* **PROMPT**
Check the listing below for lines with the word "first" and say how many there are, with nothing but the number.

* **AVAILABLE RECORDS**
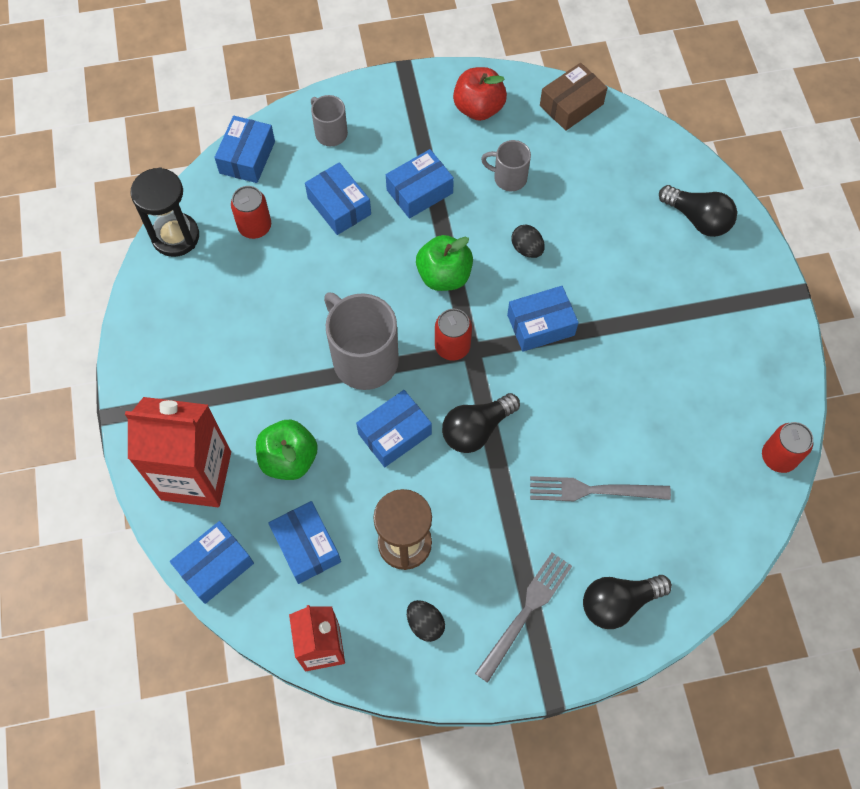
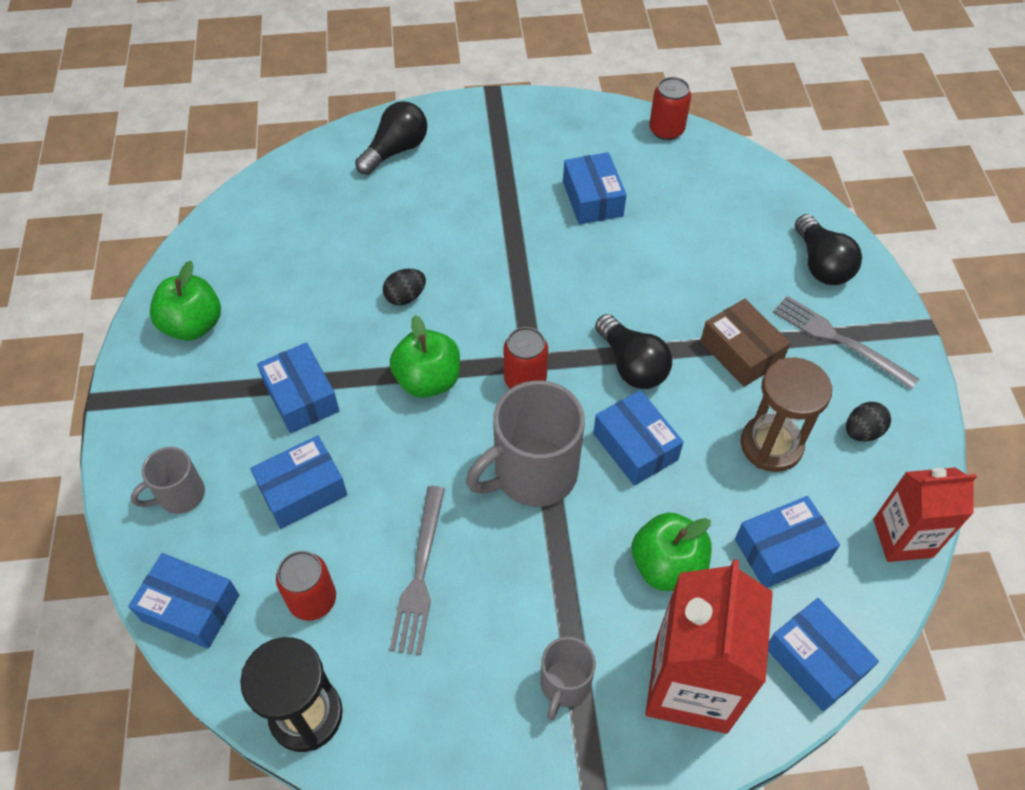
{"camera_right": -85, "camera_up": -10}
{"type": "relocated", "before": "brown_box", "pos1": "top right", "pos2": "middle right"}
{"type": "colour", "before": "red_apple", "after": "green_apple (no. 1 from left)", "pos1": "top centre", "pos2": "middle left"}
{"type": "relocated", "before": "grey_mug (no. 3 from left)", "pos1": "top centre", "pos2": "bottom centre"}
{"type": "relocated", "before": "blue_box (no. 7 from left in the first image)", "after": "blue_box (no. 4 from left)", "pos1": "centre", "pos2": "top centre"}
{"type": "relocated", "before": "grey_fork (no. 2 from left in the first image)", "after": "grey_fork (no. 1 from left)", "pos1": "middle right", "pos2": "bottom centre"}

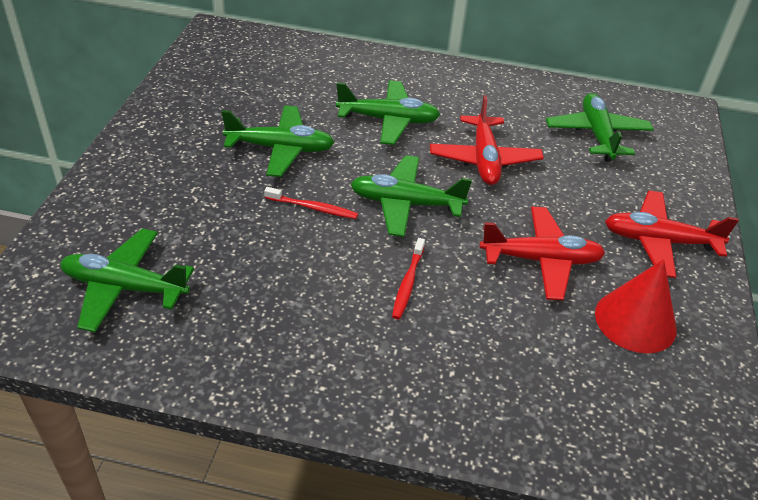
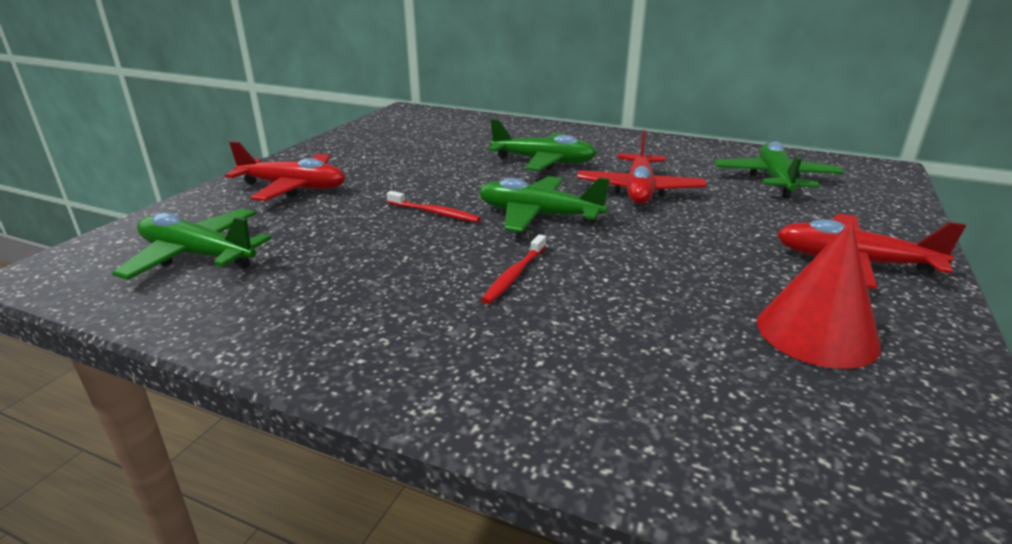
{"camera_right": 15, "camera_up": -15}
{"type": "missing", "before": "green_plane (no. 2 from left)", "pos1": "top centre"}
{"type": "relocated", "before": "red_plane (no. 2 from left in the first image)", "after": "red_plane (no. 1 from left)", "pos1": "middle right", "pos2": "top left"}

* **RESULT OF THIS TASK**
3